PROVIDED MATERIAL =
....

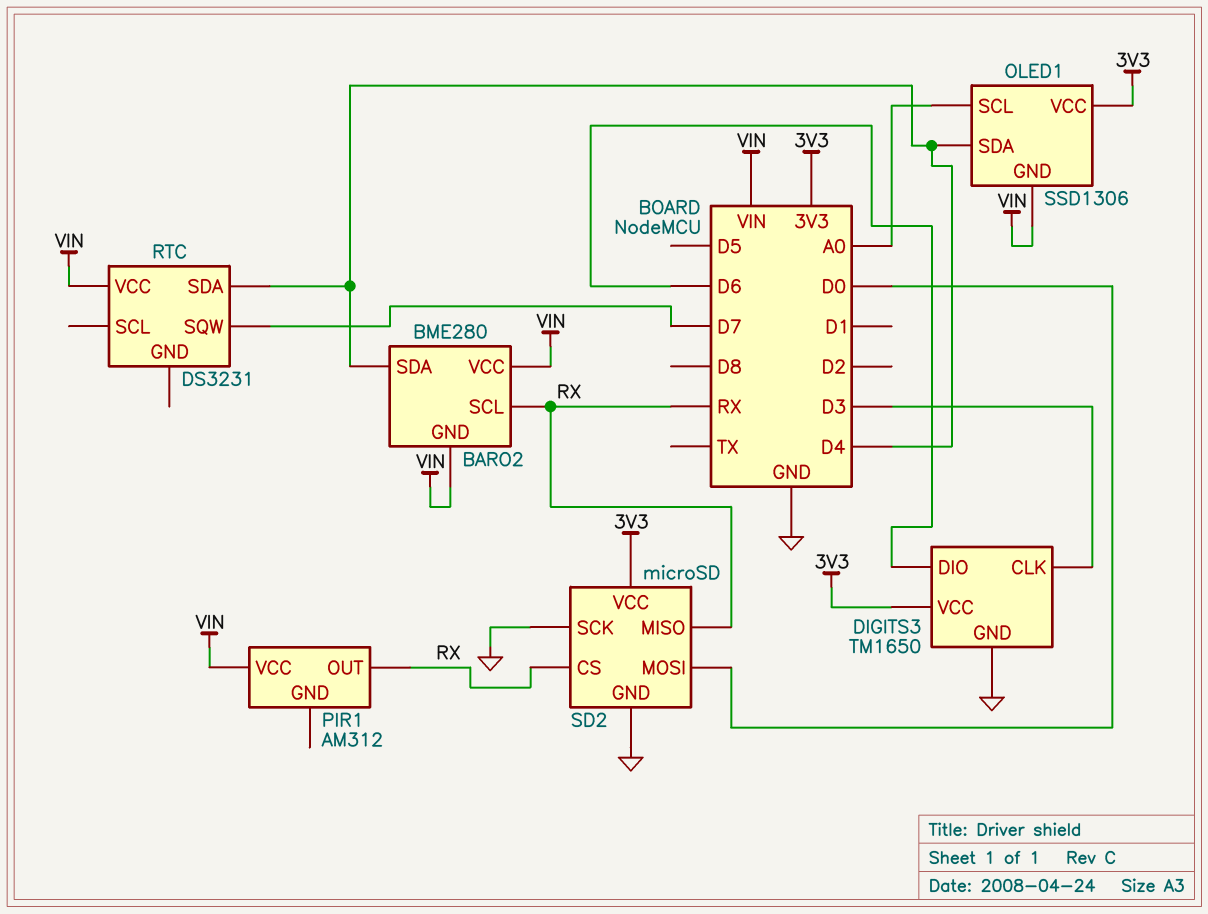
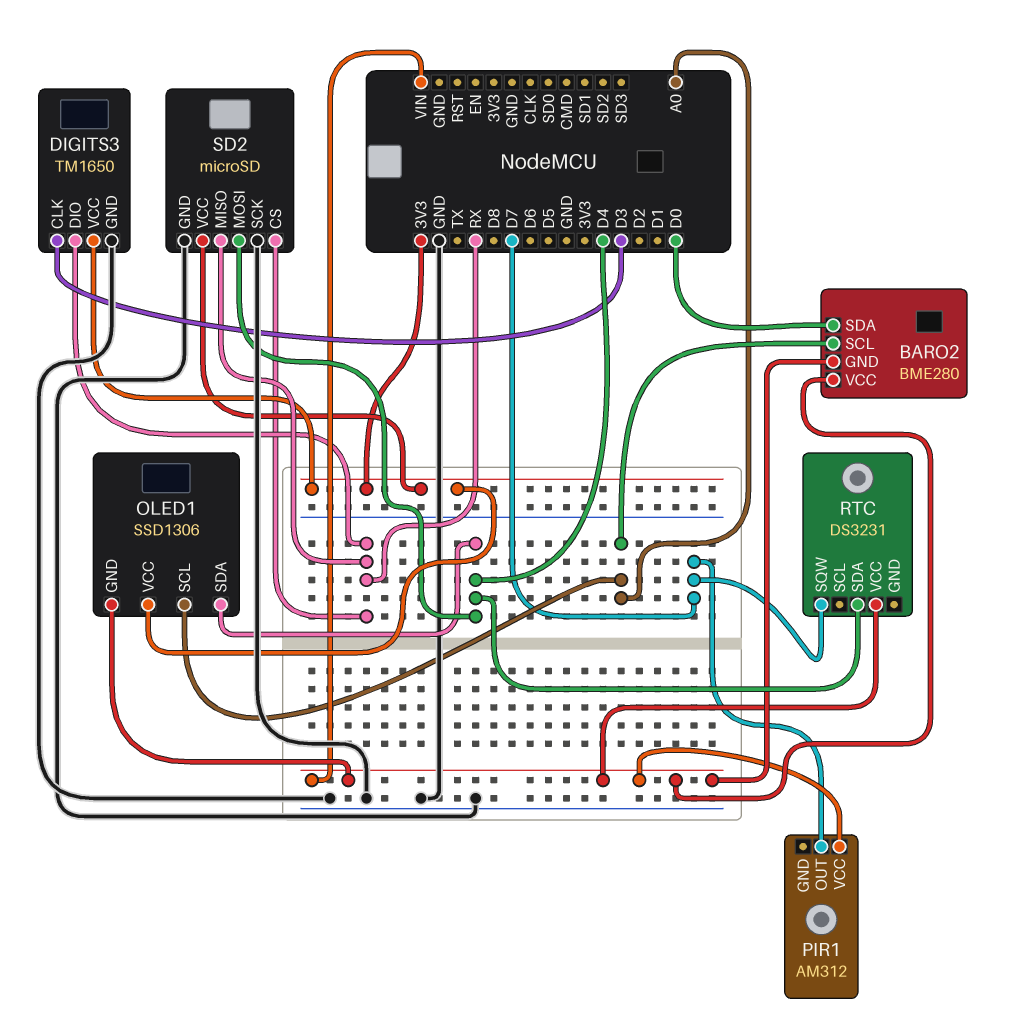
BARO2 pin SCL: RX -> A0
BARO2 pin SDA: D4 -> D0
DIGITS3 pin DIO: D6 -> RX
PIR1 pin OUT: RX -> D7
SD2 pin MOSI: D0 -> D4

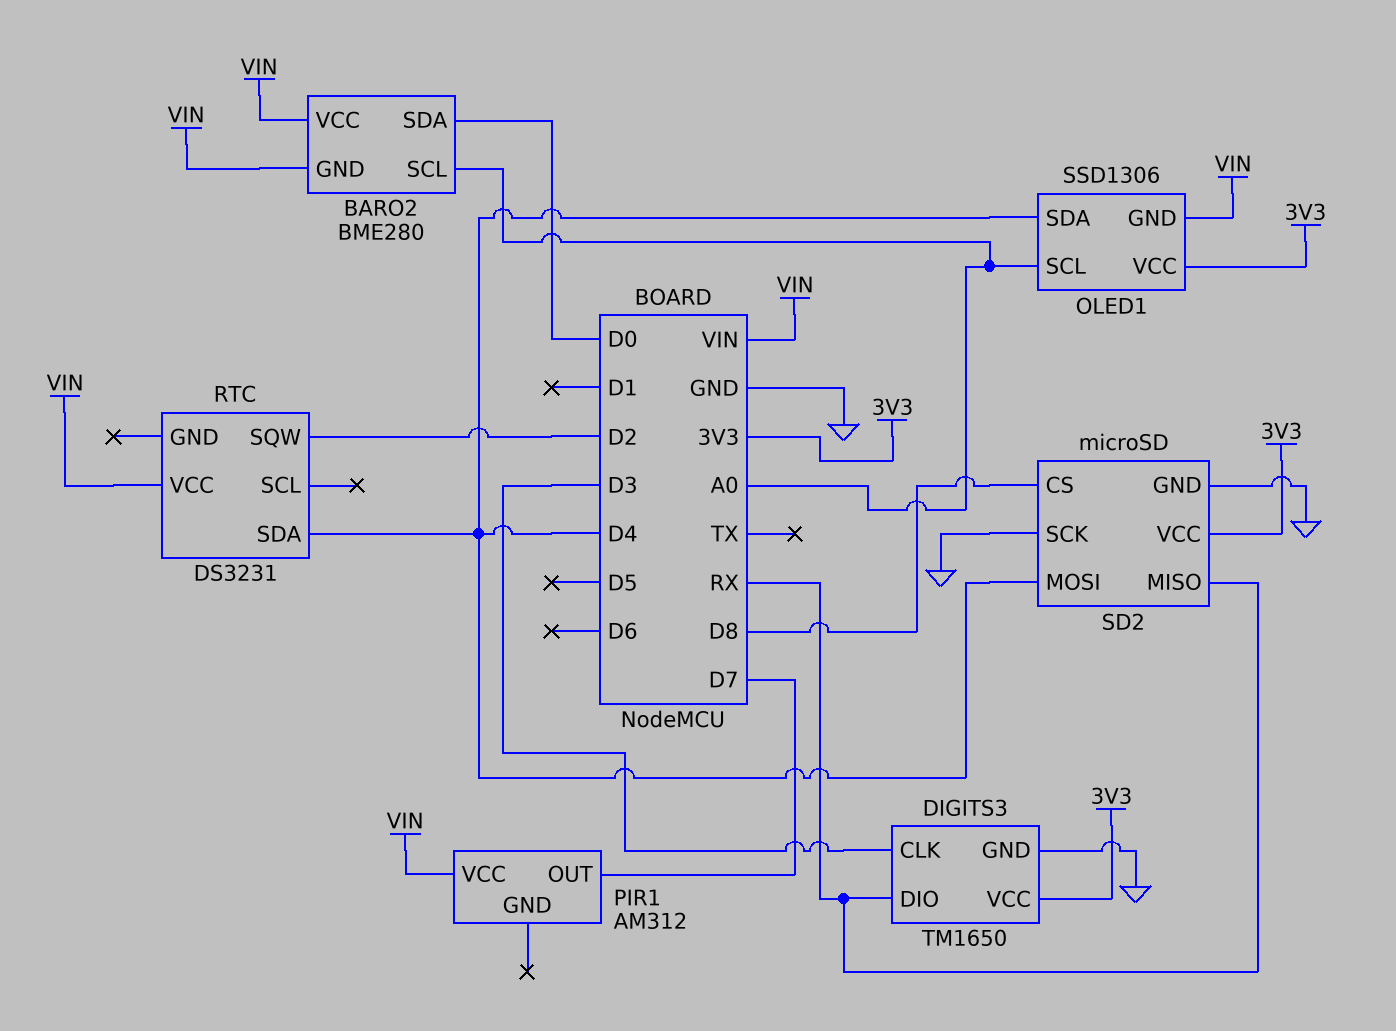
RTC pin SQW: D7 -> D2
SD2 pin CS: RX -> D8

....

TASK TO COMPLETE =
Repeat the material above word for word; no images go in the copy.

OUTPUT FOR THIS EXERCISE =
BARO2 pin SCL: RX -> A0
BARO2 pin SDA: D4 -> D0
DIGITS3 pin DIO: D6 -> RX
PIR1 pin OUT: RX -> D7
SD2 pin MOSI: D0 -> D4

RTC pin SQW: D7 -> D2
SD2 pin CS: RX -> D8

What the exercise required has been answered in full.